• _Work task_:
Look for "delete | turquoise" in the entries below. Then write out exactly the line that holds it and every line after it, to the last, and nothing else.
++++++++++
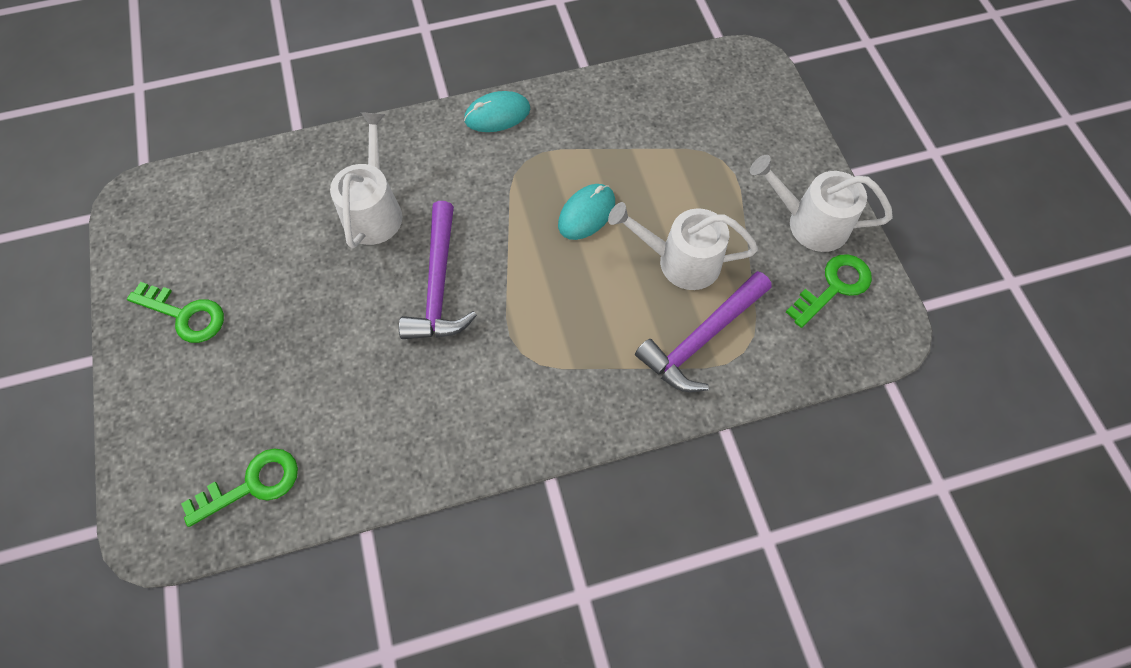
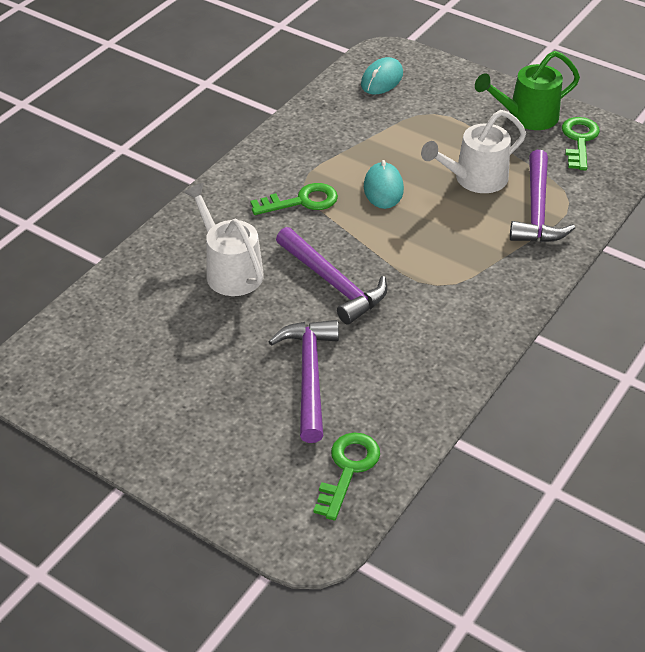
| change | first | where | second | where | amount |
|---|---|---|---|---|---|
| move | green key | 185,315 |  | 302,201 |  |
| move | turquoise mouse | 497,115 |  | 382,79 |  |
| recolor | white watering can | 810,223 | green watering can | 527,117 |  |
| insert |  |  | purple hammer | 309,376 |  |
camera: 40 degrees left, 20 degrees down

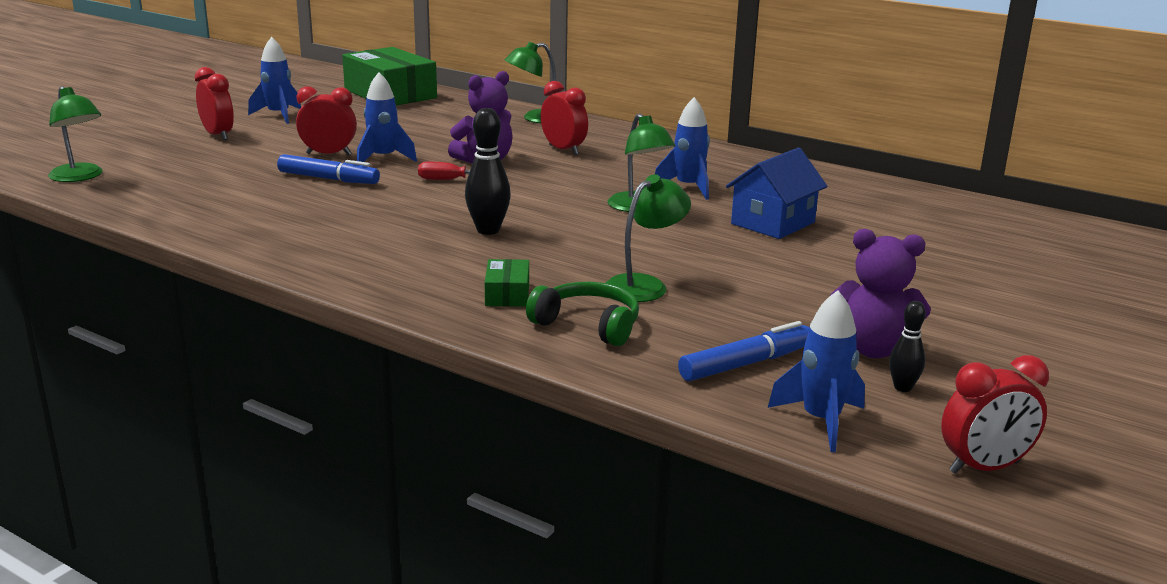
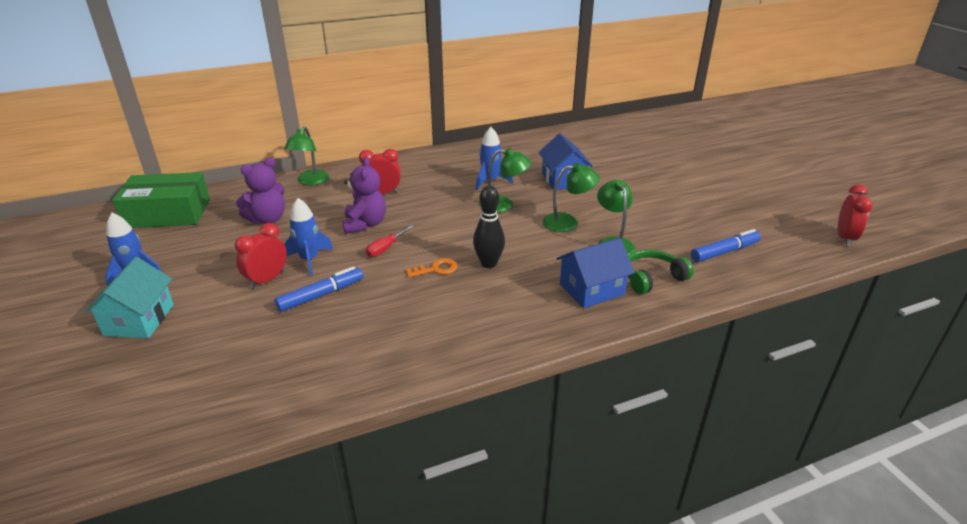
| change | first | where | second | where | amount |
|---|---|---|---|---|---|
| move | green lamp | 80,177 |  | 568,222 |  |
| replace | red clock | 218,135 | turquoise house | 139,320 |  |
| replace | green box | 507,294 | blue house | 591,289 |  |
| rotate | blue marker | 746,364 |  | 724,252 | 60 degrees clockwise |
| delete | blue rocket | 821,421 |  |  |  |
| move | purple teddy bear | 873,349 |  | 268,219 |  |
| delete | black bowling pin | 902,388 |  |  |  |
| insert |  |  | orange key | 436,269 |  |
camera: 55 degrees left, 10 degrees up

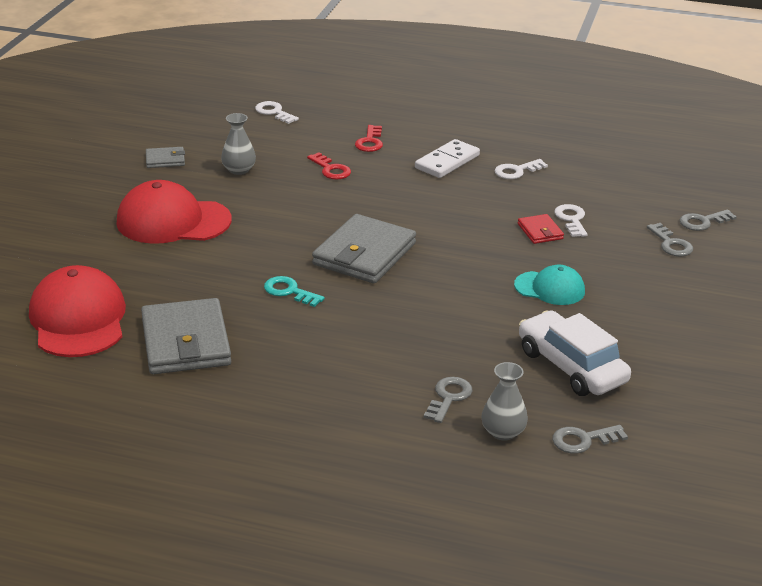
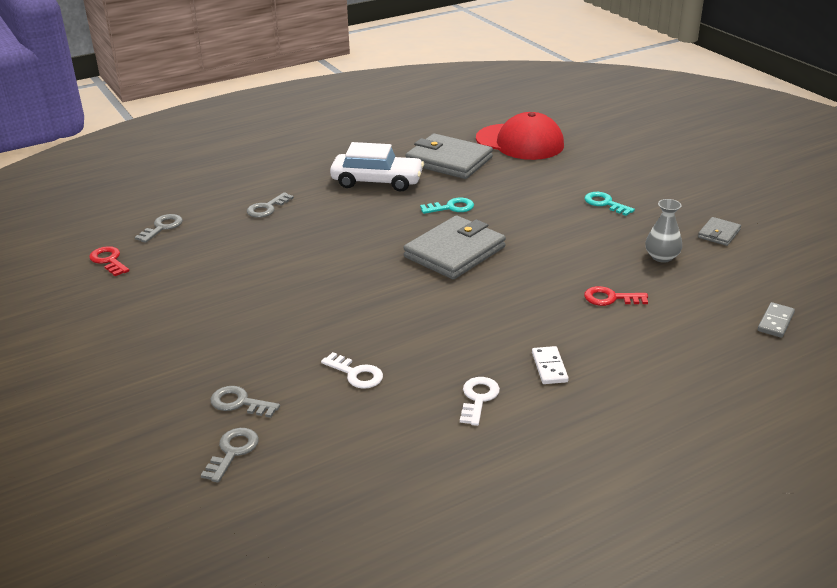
| change | first | where | second | where | amount |
|---|---|---|---|---|---|
| replace | red cap | 173,221 | turquoise key | 605,203 |  |
| replace | white key | 274,112 | grey domino | 775,322 |  |
| rotate | grey wallet | 364,254 |  | 454,252 | 60 degrees clockwise |
| move | red key | 370,142 |  | 109,260 |  |
| resize | white domino | 447,162 |  | 549,367 | x0.64 |
| rotate | grey key | 448,397 |  | 267,208 | 60 degrees clockwise |
| delete | grey vase | 503,432 |  |  |  |
| delete | turquoise cap | 550,288 |  |  |  |
| delete | red wallet | 540,231 |  |  |  |
| move | white car | 571,366 |  | 377,181 |  |
camera: 135 degrees right, 0 degrees up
++++++++++
• _Response_:
| delete | turquoise cap | 550,288 |  |  |  |
| delete | red wallet | 540,231 |  |  |  |
| move | white car | 571,366 |  | 377,181 |  |
camera: 135 degrees right, 0 degrees up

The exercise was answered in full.